> [Given entries]:
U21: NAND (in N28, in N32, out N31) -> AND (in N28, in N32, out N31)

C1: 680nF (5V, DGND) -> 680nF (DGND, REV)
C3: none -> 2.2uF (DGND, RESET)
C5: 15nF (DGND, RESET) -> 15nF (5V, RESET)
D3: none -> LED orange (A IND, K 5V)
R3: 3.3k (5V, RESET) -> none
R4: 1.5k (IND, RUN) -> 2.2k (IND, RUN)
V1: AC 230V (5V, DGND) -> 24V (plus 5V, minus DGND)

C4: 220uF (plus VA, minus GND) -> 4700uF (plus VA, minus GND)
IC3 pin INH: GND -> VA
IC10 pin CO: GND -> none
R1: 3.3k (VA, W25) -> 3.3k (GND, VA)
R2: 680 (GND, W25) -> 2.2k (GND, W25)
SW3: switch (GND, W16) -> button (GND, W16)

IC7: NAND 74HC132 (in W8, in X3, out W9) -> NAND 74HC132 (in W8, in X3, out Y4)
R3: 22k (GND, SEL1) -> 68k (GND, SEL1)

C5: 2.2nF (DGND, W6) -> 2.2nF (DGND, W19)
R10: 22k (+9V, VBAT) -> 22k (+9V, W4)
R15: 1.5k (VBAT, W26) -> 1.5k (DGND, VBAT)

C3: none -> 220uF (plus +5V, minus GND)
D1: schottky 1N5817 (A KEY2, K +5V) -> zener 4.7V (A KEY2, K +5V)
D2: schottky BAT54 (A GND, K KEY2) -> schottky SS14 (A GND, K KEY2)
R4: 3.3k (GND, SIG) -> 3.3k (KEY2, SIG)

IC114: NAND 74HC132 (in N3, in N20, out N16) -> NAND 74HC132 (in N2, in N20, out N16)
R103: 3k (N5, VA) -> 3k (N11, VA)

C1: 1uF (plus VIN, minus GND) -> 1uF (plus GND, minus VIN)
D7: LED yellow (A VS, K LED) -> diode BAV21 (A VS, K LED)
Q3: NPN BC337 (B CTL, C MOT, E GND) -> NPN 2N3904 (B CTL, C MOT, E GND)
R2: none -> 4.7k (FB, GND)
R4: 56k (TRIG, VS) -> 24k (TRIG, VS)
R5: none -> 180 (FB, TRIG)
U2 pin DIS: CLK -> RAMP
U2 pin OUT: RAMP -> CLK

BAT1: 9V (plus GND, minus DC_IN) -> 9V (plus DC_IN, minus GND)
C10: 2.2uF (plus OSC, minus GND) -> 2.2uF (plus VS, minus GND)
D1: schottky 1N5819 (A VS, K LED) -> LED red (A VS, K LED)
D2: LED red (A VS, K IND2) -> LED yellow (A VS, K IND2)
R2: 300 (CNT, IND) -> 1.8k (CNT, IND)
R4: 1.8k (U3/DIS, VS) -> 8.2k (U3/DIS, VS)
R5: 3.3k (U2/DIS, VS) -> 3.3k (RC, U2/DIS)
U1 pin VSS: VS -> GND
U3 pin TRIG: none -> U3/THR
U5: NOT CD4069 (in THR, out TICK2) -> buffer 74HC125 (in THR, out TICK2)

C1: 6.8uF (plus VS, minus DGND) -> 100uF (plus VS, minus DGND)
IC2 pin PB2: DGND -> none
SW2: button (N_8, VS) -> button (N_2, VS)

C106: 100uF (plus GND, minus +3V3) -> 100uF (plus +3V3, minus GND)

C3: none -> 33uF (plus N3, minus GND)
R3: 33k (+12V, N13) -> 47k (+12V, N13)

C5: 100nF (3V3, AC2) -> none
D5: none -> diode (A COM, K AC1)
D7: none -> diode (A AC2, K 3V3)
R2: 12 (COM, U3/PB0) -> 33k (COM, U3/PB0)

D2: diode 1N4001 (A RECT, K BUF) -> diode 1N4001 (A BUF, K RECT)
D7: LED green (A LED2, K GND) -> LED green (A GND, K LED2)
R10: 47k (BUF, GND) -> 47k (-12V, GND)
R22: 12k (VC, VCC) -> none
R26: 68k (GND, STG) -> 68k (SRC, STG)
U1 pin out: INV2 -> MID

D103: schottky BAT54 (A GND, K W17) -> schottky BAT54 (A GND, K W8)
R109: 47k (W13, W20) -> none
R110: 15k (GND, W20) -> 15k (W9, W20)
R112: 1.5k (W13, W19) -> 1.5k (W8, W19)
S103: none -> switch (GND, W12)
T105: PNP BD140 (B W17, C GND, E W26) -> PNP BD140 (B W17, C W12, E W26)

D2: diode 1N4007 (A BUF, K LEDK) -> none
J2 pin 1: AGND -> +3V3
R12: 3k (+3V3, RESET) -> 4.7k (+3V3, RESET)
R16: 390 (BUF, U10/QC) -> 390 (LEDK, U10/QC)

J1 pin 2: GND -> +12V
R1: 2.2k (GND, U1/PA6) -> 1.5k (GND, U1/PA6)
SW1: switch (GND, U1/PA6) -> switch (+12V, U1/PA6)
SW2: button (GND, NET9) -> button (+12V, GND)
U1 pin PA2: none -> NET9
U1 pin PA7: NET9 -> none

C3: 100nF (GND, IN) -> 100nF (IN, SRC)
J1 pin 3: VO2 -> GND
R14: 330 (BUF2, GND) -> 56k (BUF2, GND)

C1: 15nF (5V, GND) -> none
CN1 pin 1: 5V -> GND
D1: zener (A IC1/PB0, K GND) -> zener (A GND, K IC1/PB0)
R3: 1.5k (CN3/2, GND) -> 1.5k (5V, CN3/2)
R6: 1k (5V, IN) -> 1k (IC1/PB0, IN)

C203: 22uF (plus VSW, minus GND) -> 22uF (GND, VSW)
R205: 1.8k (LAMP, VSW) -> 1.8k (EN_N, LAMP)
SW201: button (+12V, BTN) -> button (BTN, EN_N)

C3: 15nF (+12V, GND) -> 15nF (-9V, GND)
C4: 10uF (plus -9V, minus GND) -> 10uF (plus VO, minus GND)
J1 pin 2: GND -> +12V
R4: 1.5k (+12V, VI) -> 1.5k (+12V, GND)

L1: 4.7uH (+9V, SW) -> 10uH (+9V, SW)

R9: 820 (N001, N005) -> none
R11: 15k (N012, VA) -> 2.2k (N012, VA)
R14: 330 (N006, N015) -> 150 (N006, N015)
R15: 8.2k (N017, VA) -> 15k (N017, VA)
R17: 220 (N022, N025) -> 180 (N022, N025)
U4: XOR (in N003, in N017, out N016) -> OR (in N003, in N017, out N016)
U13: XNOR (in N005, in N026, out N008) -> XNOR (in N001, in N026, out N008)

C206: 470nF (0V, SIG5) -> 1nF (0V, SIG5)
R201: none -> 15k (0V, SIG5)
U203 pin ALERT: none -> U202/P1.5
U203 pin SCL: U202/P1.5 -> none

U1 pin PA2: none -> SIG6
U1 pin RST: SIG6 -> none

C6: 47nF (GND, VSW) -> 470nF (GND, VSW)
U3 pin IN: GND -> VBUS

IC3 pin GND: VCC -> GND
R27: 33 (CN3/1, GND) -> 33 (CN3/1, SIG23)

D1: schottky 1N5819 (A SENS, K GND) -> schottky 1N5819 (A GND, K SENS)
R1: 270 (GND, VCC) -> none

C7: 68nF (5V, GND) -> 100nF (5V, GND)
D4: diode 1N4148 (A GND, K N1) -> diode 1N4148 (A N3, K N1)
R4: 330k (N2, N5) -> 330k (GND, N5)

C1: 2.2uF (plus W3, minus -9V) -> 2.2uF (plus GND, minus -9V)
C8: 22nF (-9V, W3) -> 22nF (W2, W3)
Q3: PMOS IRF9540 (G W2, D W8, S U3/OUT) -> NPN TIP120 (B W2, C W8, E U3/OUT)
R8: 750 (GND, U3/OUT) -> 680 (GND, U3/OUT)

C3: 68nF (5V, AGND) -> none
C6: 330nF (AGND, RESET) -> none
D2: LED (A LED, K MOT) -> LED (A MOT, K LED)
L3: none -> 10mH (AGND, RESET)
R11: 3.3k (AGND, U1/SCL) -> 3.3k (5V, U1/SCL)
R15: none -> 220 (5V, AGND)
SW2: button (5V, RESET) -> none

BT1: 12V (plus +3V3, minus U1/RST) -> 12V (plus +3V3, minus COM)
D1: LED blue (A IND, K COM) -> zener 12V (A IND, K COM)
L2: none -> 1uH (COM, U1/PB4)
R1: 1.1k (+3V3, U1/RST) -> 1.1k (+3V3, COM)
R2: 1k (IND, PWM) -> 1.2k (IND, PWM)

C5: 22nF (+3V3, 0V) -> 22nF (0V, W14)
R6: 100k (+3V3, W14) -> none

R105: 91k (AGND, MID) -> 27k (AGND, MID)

> [Task goal]: From the data above, output exactly the lines between the one containing "R4: 1.8k (U3/DIS, VS) -> 8.2k (U3/DIS, VS)" and the one containing "R109: 47k (W13, W20) -> none", counting both of them.

> [Result for this task]:
R4: 1.8k (U3/DIS, VS) -> 8.2k (U3/DIS, VS)
R5: 3.3k (U2/DIS, VS) -> 3.3k (RC, U2/DIS)
U1 pin VSS: VS -> GND
U3 pin TRIG: none -> U3/THR
U5: NOT CD4069 (in THR, out TICK2) -> buffer 74HC125 (in THR, out TICK2)

C1: 6.8uF (plus VS, minus DGND) -> 100uF (plus VS, minus DGND)
IC2 pin PB2: DGND -> none
SW2: button (N_8, VS) -> button (N_2, VS)

C106: 100uF (plus GND, minus +3V3) -> 100uF (plus +3V3, minus GND)

C3: none -> 33uF (plus N3, minus GND)
R3: 33k (+12V, N13) -> 47k (+12V, N13)

C5: 100nF (3V3, AC2) -> none
D5: none -> diode (A COM, K AC1)
D7: none -> diode (A AC2, K 3V3)
R2: 12 (COM, U3/PB0) -> 33k (COM, U3/PB0)

D2: diode 1N4001 (A RECT, K BUF) -> diode 1N4001 (A BUF, K RECT)
D7: LED green (A LED2, K GND) -> LED green (A GND, K LED2)
R10: 47k (BUF, GND) -> 47k (-12V, GND)
R22: 12k (VC, VCC) -> none
R26: 68k (GND, STG) -> 68k (SRC, STG)
U1 pin out: INV2 -> MID

D103: schottky BAT54 (A GND, K W17) -> schottky BAT54 (A GND, K W8)
R109: 47k (W13, W20) -> none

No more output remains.